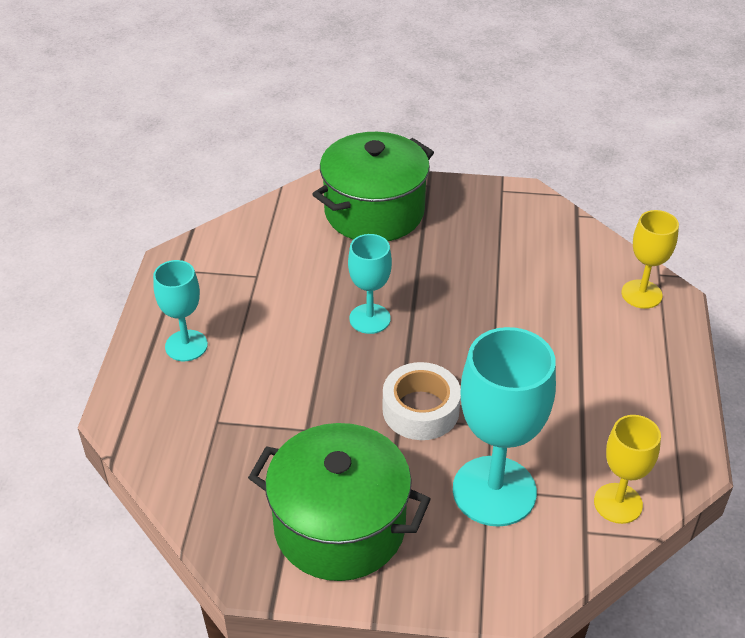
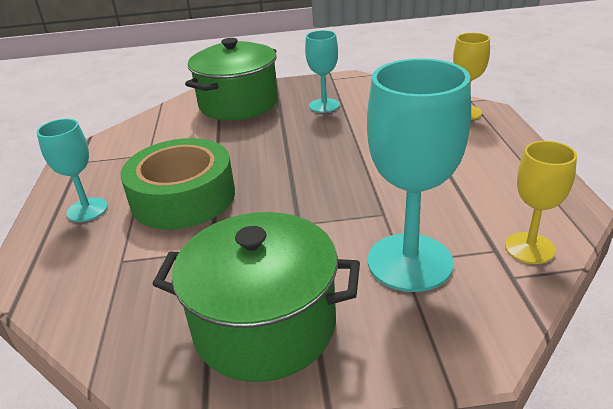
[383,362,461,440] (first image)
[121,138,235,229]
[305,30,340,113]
#####
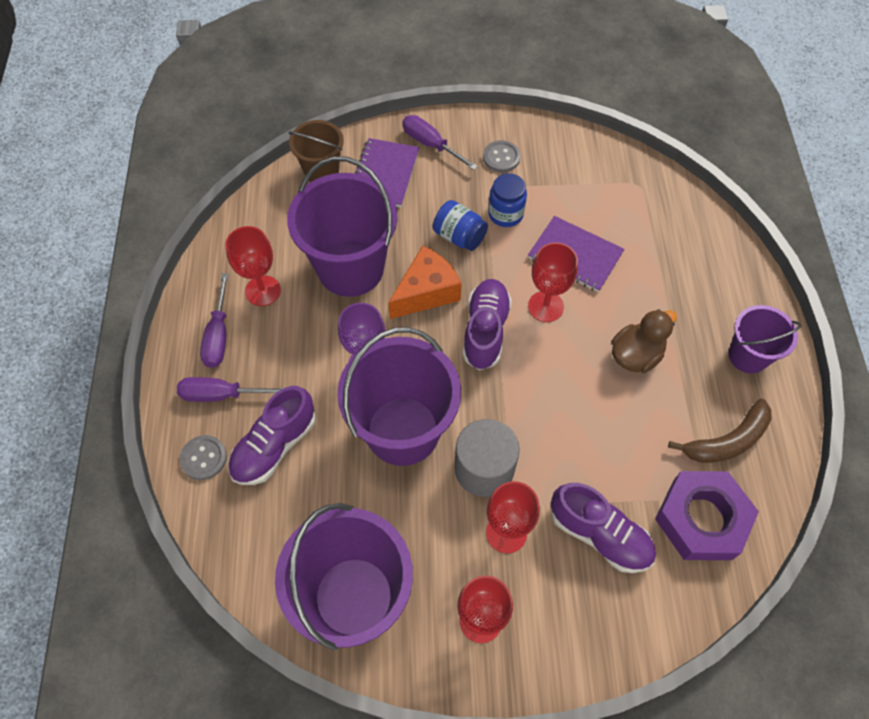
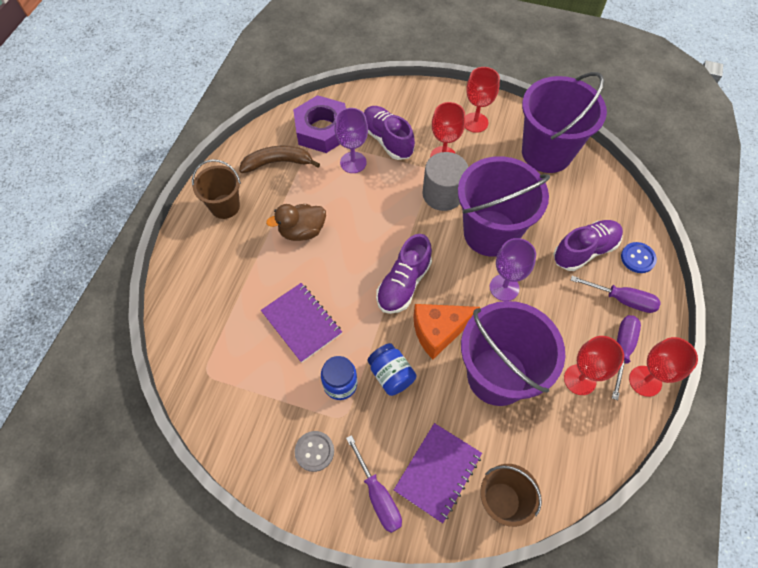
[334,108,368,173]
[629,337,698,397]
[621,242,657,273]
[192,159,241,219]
#####
What you will do:
From the records above, print exactly the lines that run from the line with "[334,108,368,173]" to the line with "[192,159,241,219]", inclusive.

Solved problem:
[334,108,368,173]
[629,337,698,397]
[621,242,657,273]
[192,159,241,219]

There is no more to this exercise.